=== MATERIAL FOR THIS TASK ===
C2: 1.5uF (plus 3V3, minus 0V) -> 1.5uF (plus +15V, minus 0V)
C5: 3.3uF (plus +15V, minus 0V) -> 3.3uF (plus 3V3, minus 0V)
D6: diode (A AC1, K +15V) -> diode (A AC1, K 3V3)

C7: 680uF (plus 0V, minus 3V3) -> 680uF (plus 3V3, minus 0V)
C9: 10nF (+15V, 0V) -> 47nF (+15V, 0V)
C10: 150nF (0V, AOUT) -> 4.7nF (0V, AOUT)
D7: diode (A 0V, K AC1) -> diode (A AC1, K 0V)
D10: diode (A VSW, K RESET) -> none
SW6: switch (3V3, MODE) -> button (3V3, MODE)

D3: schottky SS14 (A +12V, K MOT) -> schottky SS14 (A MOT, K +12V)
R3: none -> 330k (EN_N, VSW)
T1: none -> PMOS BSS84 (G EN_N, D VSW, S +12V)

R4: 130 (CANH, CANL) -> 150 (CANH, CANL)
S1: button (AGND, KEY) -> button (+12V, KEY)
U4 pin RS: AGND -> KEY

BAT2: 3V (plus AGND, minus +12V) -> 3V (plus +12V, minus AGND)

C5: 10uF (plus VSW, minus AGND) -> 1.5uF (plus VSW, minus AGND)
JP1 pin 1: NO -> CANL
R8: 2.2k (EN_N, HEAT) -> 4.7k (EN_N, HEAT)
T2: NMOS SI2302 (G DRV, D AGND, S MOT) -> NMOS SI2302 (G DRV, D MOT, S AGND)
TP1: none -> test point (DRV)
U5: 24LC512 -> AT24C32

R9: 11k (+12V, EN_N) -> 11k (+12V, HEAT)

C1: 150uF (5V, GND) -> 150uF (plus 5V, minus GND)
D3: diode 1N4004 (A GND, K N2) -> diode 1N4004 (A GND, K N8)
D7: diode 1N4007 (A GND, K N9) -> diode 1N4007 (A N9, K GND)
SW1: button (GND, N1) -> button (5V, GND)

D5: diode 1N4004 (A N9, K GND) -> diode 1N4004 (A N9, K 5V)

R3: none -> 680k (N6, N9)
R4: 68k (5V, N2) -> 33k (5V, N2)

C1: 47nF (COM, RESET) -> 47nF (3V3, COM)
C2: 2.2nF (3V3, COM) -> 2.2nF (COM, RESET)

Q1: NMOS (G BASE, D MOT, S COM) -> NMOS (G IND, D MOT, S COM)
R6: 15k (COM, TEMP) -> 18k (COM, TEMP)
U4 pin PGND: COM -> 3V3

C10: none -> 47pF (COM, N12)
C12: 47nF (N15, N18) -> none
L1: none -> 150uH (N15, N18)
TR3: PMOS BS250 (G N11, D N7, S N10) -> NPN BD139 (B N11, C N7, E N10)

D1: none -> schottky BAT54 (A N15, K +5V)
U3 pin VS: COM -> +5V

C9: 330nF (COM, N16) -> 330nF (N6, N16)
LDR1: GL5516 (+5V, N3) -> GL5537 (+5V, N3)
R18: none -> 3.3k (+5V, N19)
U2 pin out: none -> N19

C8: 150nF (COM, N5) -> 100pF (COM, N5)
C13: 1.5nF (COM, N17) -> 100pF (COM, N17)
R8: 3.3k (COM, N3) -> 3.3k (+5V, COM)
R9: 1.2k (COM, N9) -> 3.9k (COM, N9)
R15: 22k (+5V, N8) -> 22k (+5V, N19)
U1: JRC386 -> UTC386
===
=== PROBLEM TO SOLVE ===
Return each line of the records above exactly as it reads.

=== EXERCISE ANSWER ===
C2: 1.5uF (plus 3V3, minus 0V) -> 1.5uF (plus +15V, minus 0V)
C5: 3.3uF (plus +15V, minus 0V) -> 3.3uF (plus 3V3, minus 0V)
D6: diode (A AC1, K +15V) -> diode (A AC1, K 3V3)

C7: 680uF (plus 0V, minus 3V3) -> 680uF (plus 3V3, minus 0V)
C9: 10nF (+15V, 0V) -> 47nF (+15V, 0V)
C10: 150nF (0V, AOUT) -> 4.7nF (0V, AOUT)
D7: diode (A 0V, K AC1) -> diode (A AC1, K 0V)
D10: diode (A VSW, K RESET) -> none
SW6: switch (3V3, MODE) -> button (3V3, MODE)

D3: schottky SS14 (A +12V, K MOT) -> schottky SS14 (A MOT, K +12V)
R3: none -> 330k (EN_N, VSW)
T1: none -> PMOS BSS84 (G EN_N, D VSW, S +12V)

R4: 130 (CANH, CANL) -> 150 (CANH, CANL)
S1: button (AGND, KEY) -> button (+12V, KEY)
U4 pin RS: AGND -> KEY

BAT2: 3V (plus AGND, minus +12V) -> 3V (plus +12V, minus AGND)

C5: 10uF (plus VSW, minus AGND) -> 1.5uF (plus VSW, minus AGND)
JP1 pin 1: NO -> CANL
R8: 2.2k (EN_N, HEAT) -> 4.7k (EN_N, HEAT)
T2: NMOS SI2302 (G DRV, D AGND, S MOT) -> NMOS SI2302 (G DRV, D MOT, S AGND)
TP1: none -> test point (DRV)
U5: 24LC512 -> AT24C32

R9: 11k (+12V, EN_N) -> 11k (+12V, HEAT)

C1: 150uF (5V, GND) -> 150uF (plus 5V, minus GND)
D3: diode 1N4004 (A GND, K N2) -> diode 1N4004 (A GND, K N8)
D7: diode 1N4007 (A GND, K N9) -> diode 1N4007 (A N9, K GND)
SW1: button (GND, N1) -> button (5V, GND)

D5: diode 1N4004 (A N9, K GND) -> diode 1N4004 (A N9, K 5V)

R3: none -> 680k (N6, N9)
R4: 68k (5V, N2) -> 33k (5V, N2)

C1: 47nF (COM, RESET) -> 47nF (3V3, COM)
C2: 2.2nF (3V3, COM) -> 2.2nF (COM, RESET)

Q1: NMOS (G BASE, D MOT, S COM) -> NMOS (G IND, D MOT, S COM)
R6: 15k (COM, TEMP) -> 18k (COM, TEMP)
U4 pin PGND: COM -> 3V3

C10: none -> 47pF (COM, N12)
C12: 47nF (N15, N18) -> none
L1: none -> 150uH (N15, N18)
TR3: PMOS BS250 (G N11, D N7, S N10) -> NPN BD139 (B N11, C N7, E N10)

D1: none -> schottky BAT54 (A N15, K +5V)
U3 pin VS: COM -> +5V

C9: 330nF (COM, N16) -> 330nF (N6, N16)
LDR1: GL5516 (+5V, N3) -> GL5537 (+5V, N3)
R18: none -> 3.3k (+5V, N19)
U2 pin out: none -> N19

C8: 150nF (COM, N5) -> 100pF (COM, N5)
C13: 1.5nF (COM, N17) -> 100pF (COM, N17)
R8: 3.3k (COM, N3) -> 3.3k (+5V, COM)
R9: 1.2k (COM, N9) -> 3.9k (COM, N9)
R15: 22k (+5V, N8) -> 22k (+5V, N19)
U1: JRC386 -> UTC386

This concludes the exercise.